Work required
Among the records below, find the line that has "camera: 95 degrees left, 10 degrees down"; from there, give the lines again exactly, and stop after the line that has "(518, 188) = (236, 317): none -> orange lamp".

Supplied material
========
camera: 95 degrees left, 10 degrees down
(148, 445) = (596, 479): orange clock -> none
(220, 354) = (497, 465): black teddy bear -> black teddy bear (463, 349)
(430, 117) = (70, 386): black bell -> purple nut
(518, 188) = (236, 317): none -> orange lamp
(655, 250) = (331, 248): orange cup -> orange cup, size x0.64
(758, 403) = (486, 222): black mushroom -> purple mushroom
========
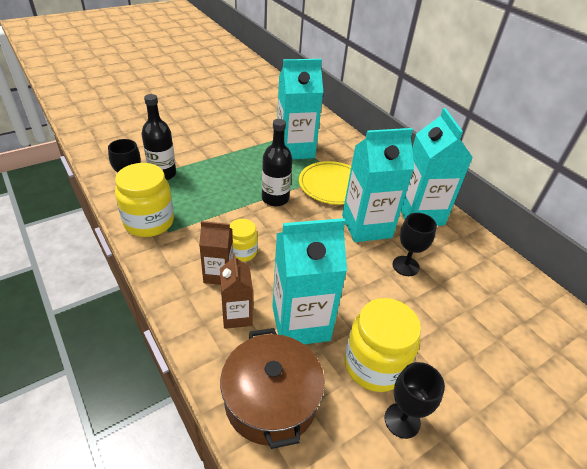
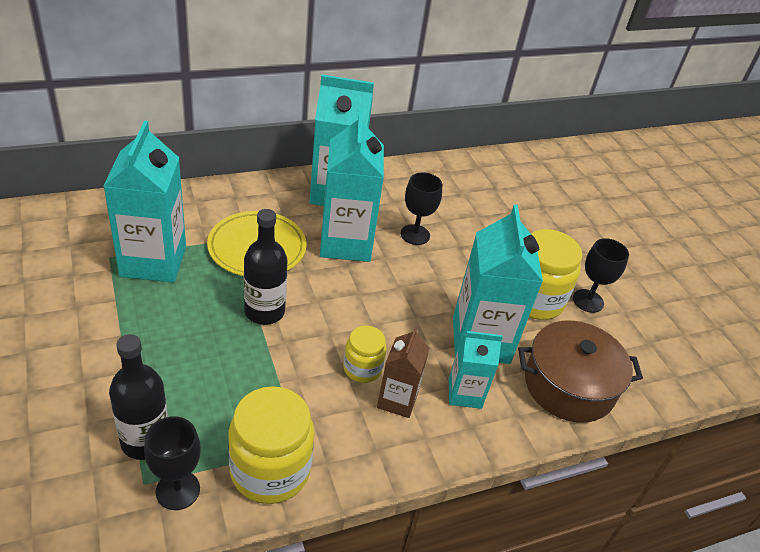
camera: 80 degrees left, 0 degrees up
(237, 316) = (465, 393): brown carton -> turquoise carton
========
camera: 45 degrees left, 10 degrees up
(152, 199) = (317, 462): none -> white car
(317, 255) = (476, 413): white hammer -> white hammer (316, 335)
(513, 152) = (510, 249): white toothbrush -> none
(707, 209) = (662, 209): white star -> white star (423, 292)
========
Task response
camera: 95 degrees left, 10 degrees down
(148, 445) = (596, 479): orange clock -> none
(220, 354) = (497, 465): black teddy bear -> black teddy bear (463, 349)
(430, 117) = (70, 386): black bell -> purple nut
(518, 188) = (236, 317): none -> orange lamp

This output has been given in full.